** Opening DATA FOR THIS TASK block **
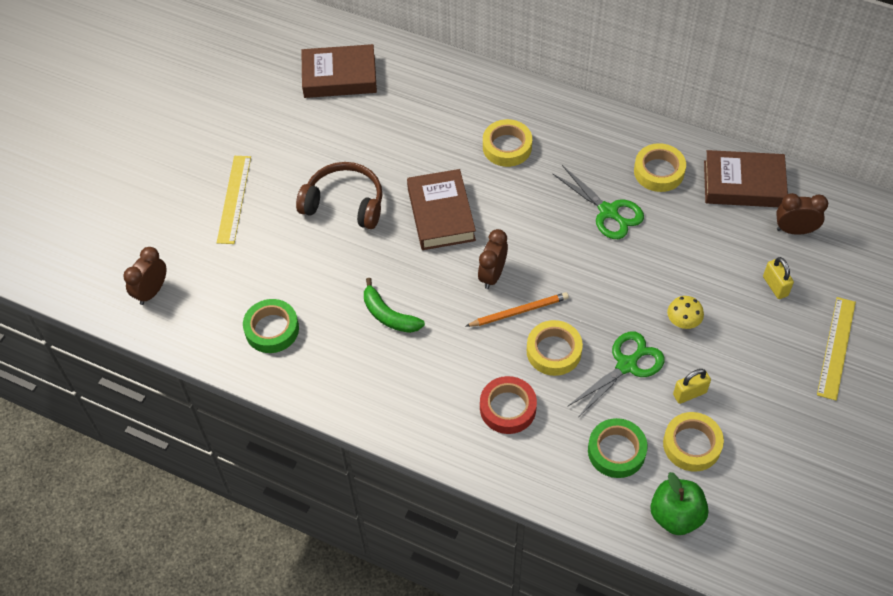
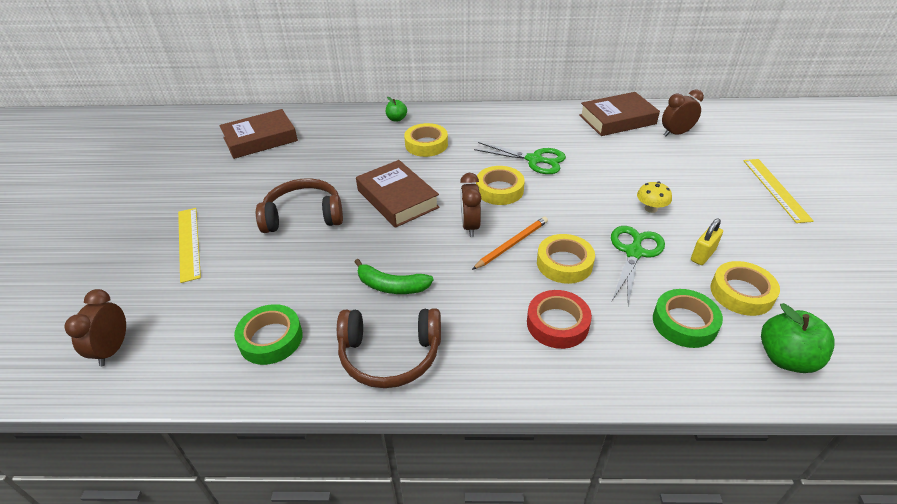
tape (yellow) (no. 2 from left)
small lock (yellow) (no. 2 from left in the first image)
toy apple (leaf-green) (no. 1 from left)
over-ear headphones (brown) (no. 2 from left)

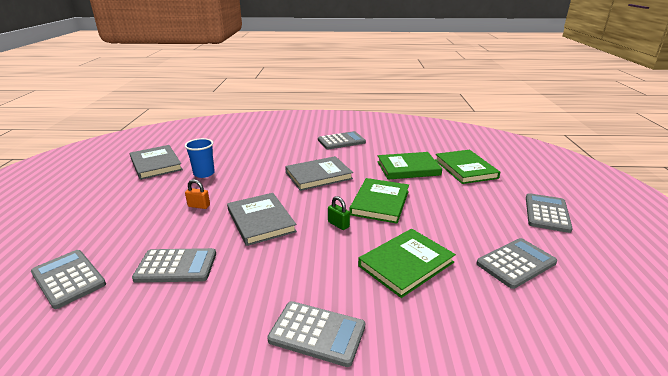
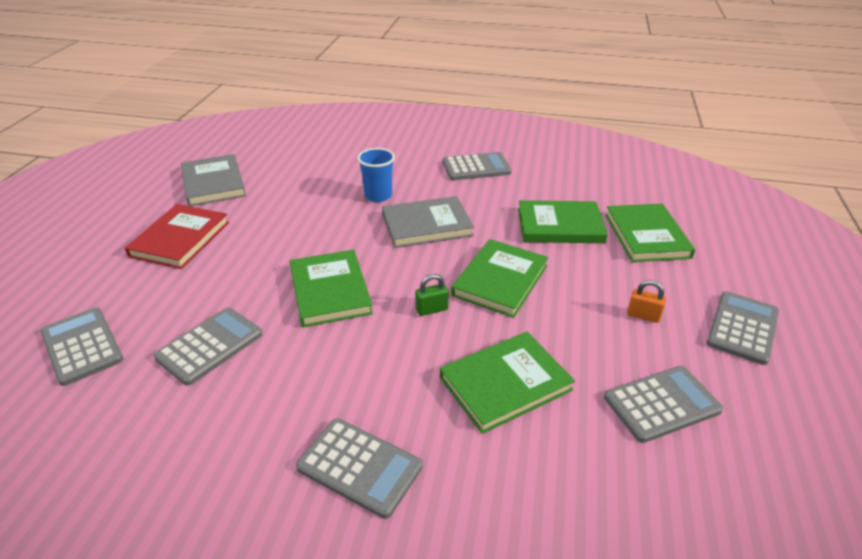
cup (blue)
small lock (orange)
book (leaf-green) (no. 1 from left)
small lock (leaf-green)
adding machine (gray) (no. 2 from left)
book (crimson)

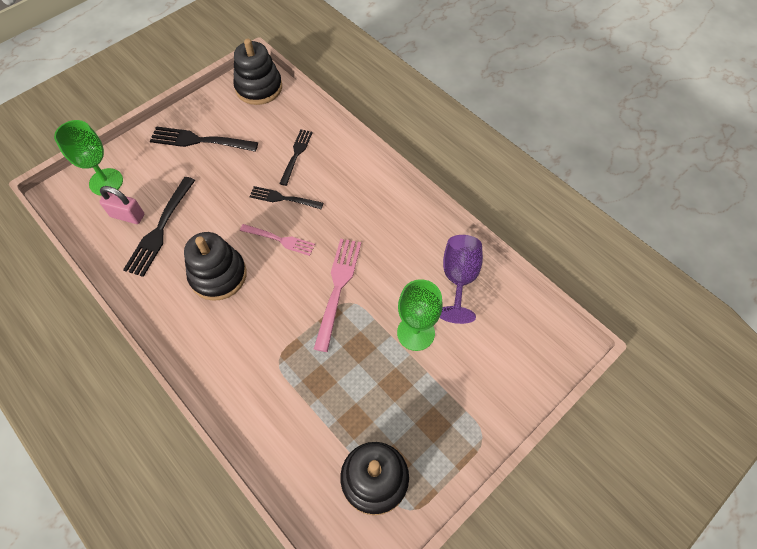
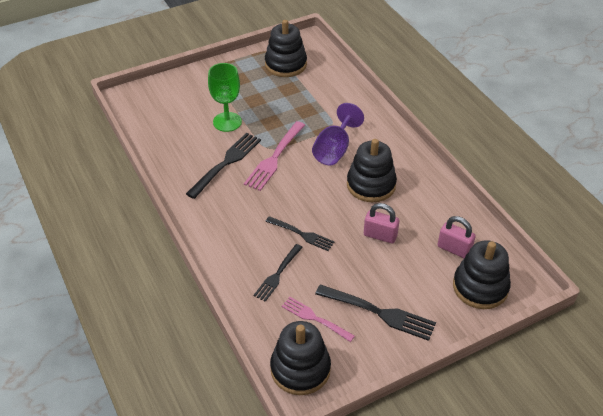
stacking rings (jet-black) (no. 4 from left)
dinner fork (jet-black) (no. 1 from left)
dinner fork (pink) (no. 2 from left)
goblet (royal purple)
small lock (pink) (no. 1 from left)

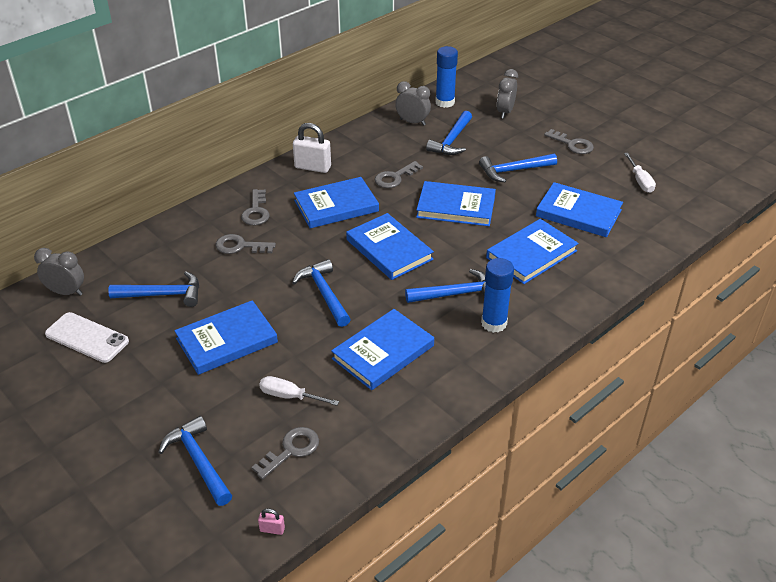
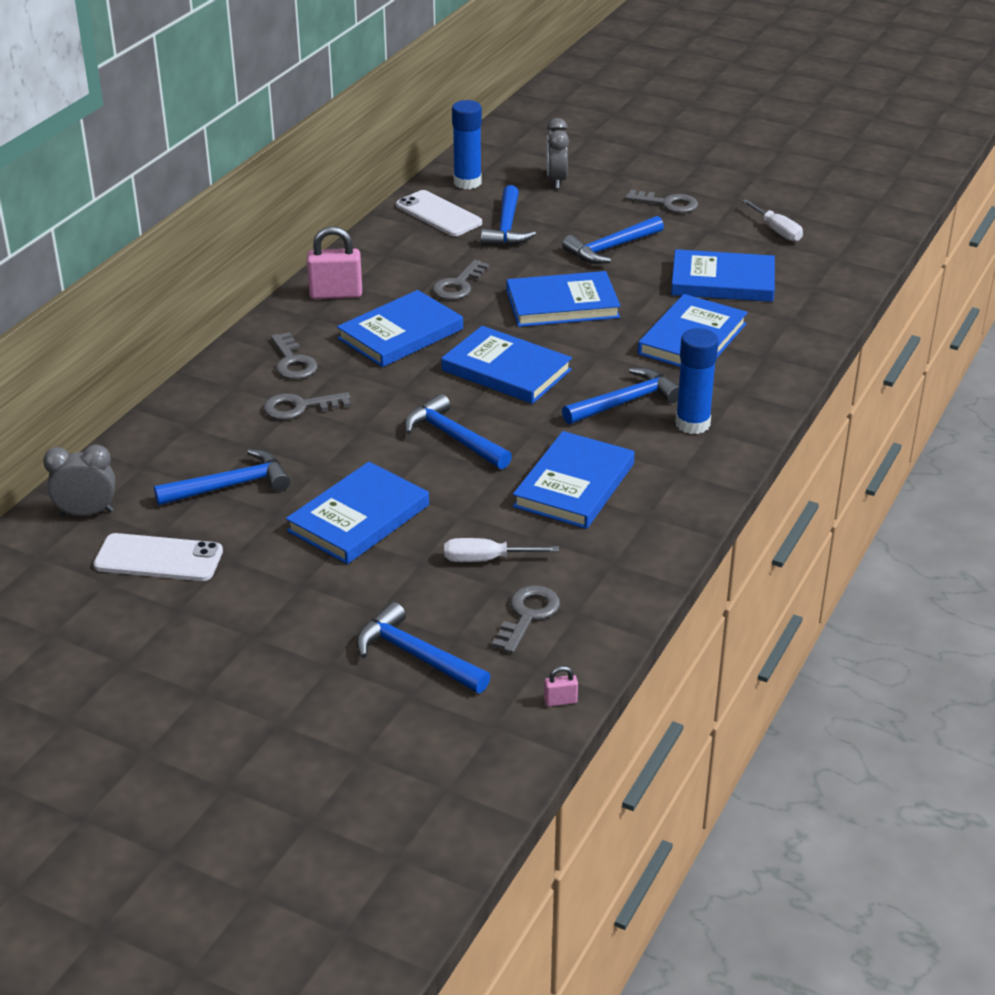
smartphone (white) (no. 2 from left)
small lock (pink) (no. 1 from left)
** Closing DATA FOR THIS TASK block **
Copy the data exactly. Pictures do not belong in the copy.

tape (yellow) (no. 2 from left)
small lock (yellow) (no. 2 from left in the first image)
toy apple (leaf-green) (no. 1 from left)
over-ear headphones (brown) (no. 2 from left)

cup (blue)
small lock (orange)
book (leaf-green) (no. 1 from left)
small lock (leaf-green)
adding machine (gray) (no. 2 from left)
book (crimson)

stacking rings (jet-black) (no. 4 from left)
dinner fork (jet-black) (no. 1 from left)
dinner fork (pink) (no. 2 from left)
goblet (royal purple)
small lock (pink) (no. 1 from left)

smartphone (white) (no. 2 from left)
small lock (pink) (no. 1 from left)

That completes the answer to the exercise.